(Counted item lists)
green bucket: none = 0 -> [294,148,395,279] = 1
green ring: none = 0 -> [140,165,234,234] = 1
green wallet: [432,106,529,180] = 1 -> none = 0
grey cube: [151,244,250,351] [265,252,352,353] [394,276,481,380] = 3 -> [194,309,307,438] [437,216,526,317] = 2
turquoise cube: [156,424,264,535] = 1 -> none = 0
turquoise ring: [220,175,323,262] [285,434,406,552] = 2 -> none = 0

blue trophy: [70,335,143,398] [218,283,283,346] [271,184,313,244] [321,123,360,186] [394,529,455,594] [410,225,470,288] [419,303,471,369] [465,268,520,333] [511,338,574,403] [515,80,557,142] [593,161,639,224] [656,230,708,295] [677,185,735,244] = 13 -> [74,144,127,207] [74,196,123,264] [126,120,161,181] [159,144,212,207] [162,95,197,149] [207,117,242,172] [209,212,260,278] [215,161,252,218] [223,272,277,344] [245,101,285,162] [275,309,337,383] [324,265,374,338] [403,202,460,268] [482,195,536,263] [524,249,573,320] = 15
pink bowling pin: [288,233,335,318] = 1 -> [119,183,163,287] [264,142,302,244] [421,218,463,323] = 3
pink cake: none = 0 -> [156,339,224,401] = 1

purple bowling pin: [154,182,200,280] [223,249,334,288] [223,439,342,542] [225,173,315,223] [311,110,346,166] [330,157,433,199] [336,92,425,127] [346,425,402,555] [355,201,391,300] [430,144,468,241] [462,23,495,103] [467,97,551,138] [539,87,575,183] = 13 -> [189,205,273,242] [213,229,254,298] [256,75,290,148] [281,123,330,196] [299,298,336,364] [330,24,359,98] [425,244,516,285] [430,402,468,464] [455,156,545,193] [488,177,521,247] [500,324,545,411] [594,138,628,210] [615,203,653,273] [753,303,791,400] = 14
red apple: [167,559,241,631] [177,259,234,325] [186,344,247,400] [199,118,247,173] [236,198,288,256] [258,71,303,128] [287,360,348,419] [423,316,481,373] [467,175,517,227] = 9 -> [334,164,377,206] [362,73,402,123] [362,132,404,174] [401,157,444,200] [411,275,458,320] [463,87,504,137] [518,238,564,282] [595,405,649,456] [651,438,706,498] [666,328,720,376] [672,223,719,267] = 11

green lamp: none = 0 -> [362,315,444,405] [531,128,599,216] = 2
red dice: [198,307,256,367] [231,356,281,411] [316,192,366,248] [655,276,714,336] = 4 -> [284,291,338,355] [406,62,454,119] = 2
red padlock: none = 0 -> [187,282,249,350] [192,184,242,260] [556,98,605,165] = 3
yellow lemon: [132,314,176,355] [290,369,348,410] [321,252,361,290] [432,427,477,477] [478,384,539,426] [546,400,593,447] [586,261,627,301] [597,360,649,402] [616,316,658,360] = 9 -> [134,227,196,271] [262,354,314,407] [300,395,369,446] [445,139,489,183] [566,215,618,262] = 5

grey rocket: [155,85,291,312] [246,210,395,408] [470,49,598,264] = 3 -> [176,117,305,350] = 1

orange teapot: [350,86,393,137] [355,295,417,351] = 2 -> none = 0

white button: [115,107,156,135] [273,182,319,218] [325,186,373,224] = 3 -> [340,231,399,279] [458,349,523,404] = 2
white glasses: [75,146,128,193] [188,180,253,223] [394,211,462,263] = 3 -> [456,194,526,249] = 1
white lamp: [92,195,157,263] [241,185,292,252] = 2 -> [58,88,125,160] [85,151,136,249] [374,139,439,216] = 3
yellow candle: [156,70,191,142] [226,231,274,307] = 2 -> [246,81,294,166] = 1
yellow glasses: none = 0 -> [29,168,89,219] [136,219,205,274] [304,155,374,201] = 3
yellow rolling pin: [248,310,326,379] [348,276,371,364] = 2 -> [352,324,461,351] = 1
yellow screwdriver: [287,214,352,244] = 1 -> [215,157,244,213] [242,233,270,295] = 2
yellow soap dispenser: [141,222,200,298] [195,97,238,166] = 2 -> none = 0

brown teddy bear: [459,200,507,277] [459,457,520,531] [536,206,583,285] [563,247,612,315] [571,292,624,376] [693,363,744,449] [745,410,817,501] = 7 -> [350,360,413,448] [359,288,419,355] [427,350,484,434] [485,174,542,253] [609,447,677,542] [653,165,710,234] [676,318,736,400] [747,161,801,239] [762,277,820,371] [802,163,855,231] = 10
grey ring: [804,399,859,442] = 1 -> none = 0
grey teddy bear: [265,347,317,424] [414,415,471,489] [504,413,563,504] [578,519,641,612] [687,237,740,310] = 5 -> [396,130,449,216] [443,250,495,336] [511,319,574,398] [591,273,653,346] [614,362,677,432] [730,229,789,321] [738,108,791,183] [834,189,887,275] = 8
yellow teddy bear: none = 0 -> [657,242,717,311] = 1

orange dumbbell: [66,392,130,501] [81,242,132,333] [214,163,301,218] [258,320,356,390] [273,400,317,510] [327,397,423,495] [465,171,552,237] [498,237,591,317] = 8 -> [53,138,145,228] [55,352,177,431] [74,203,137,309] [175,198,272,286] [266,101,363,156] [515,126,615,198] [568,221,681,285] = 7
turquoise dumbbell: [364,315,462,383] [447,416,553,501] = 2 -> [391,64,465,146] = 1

§ **PROBLEM**:
When a line in the records above holds "glasses", that line is to be reported.

§ **PROBLEM SOLUTION**:
white glasses: [75,146,128,193] [188,180,253,223] [394,211,462,263] = 3 -> [456,194,526,249] = 1
yellow glasses: none = 0 -> [29,168,89,219] [136,219,205,274] [304,155,374,201] = 3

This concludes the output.